Supplied data »
· · · · ·
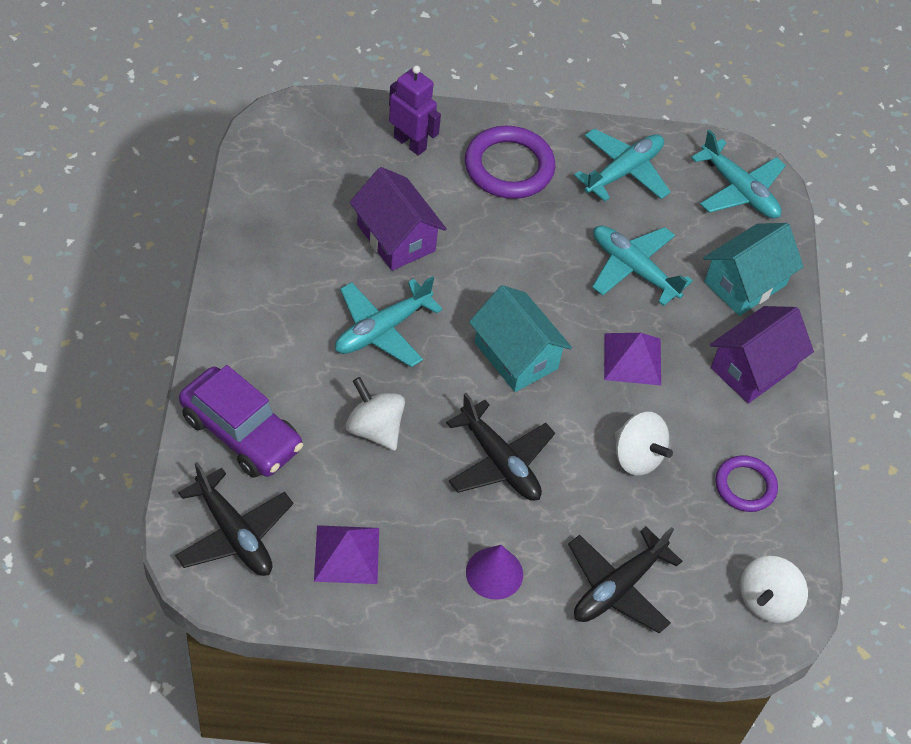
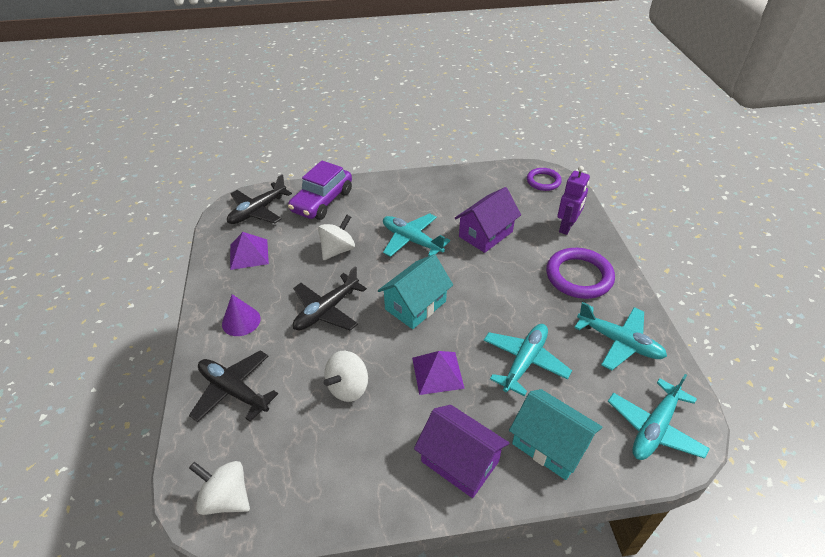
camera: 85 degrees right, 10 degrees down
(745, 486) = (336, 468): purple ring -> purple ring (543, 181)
· · · · ·
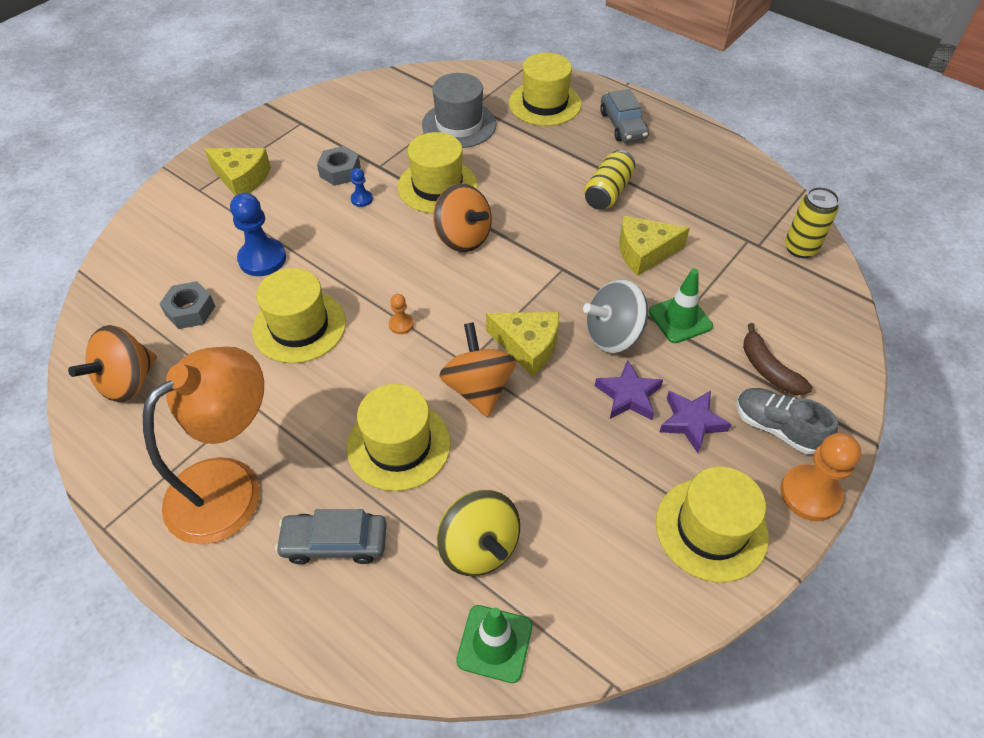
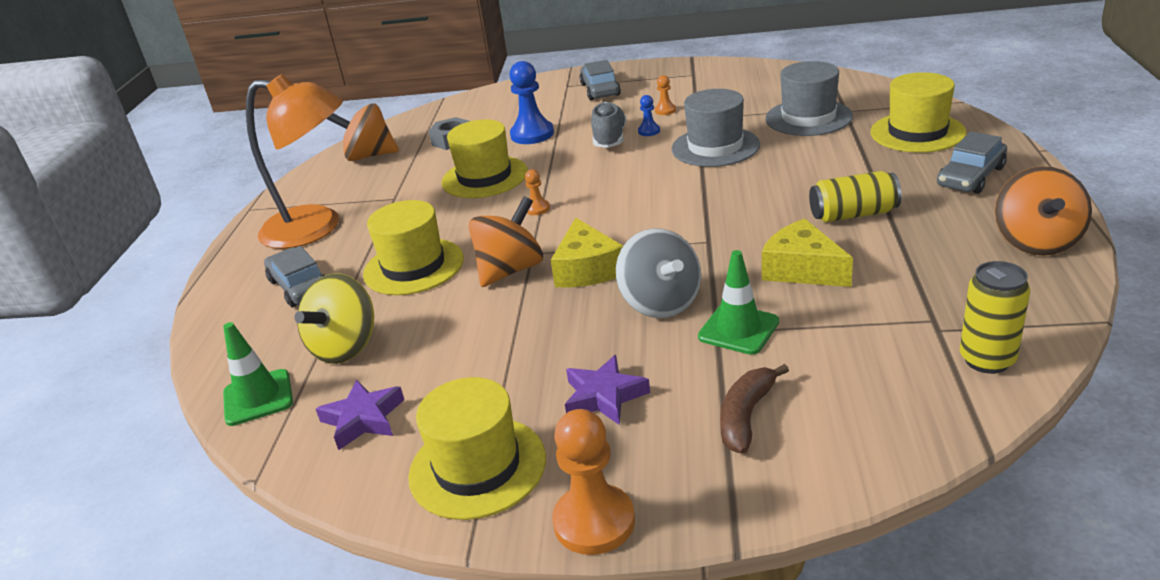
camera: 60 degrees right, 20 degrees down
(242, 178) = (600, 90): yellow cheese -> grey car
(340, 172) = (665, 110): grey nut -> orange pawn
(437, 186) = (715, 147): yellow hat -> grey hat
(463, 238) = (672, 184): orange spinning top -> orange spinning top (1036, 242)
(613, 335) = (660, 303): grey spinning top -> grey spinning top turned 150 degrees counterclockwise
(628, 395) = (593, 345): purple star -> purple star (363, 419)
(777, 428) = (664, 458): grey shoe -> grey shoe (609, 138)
· · · · ·
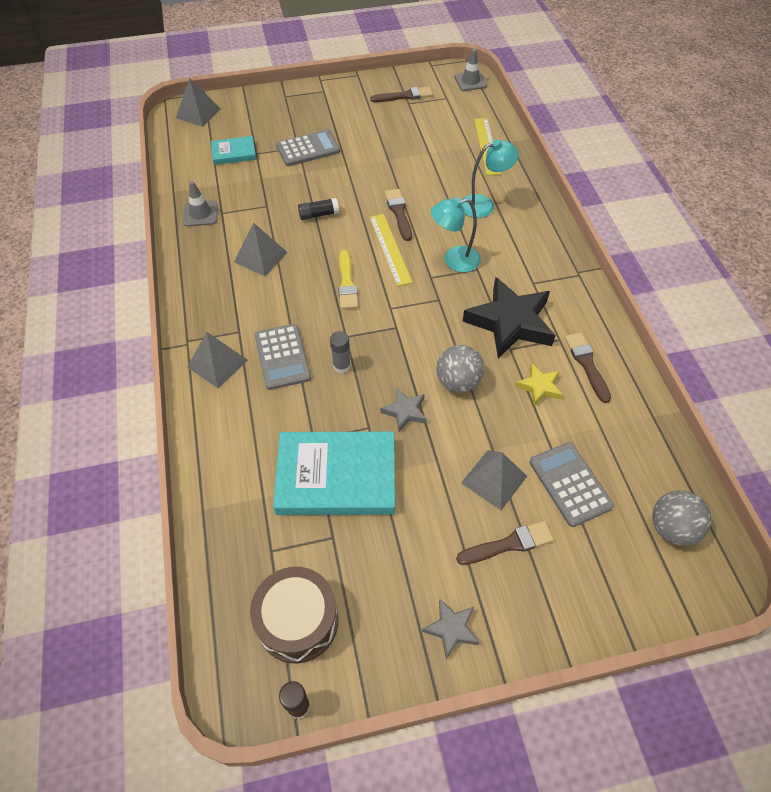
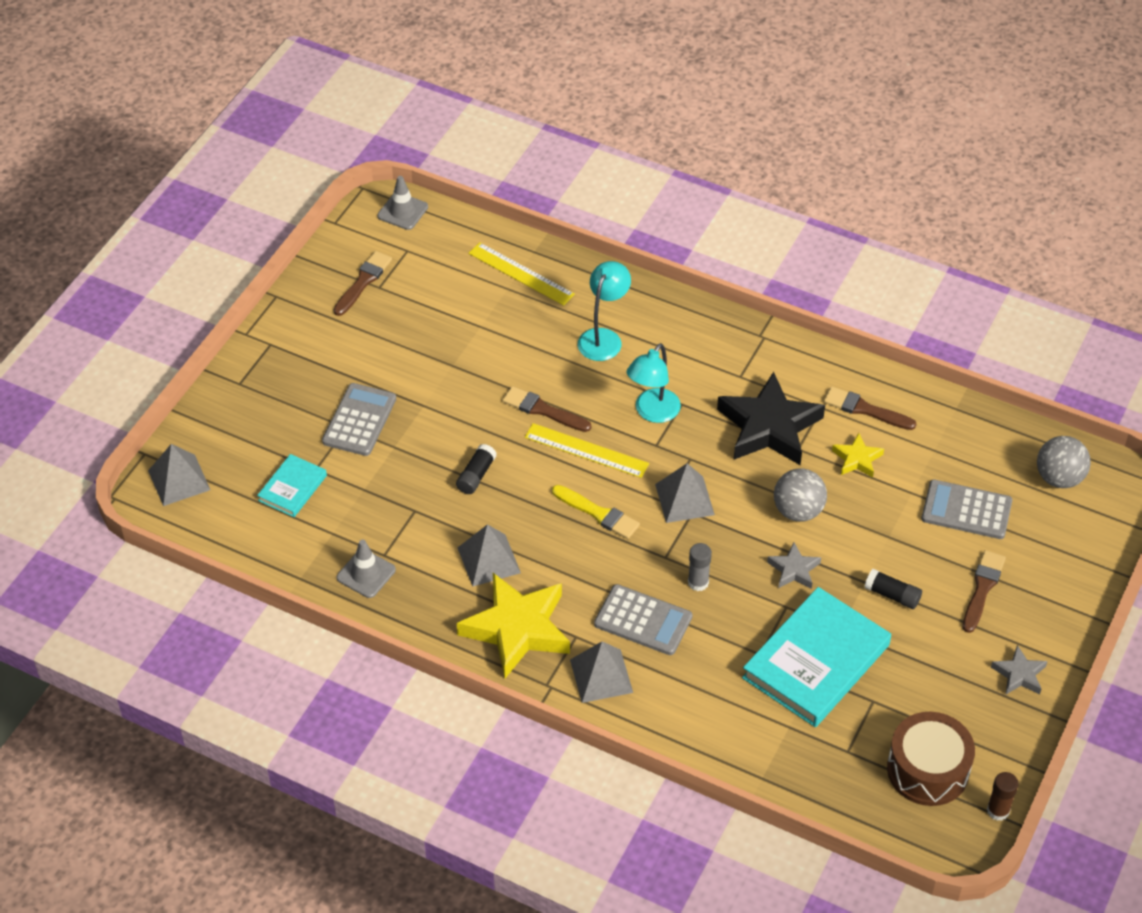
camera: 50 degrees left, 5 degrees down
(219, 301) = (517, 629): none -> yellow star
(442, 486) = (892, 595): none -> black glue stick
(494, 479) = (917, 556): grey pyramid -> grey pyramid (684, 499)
· · · · ·
What to do » Answer with the number alone after working out how many lines in the records contain the string "star".

Completed task » 2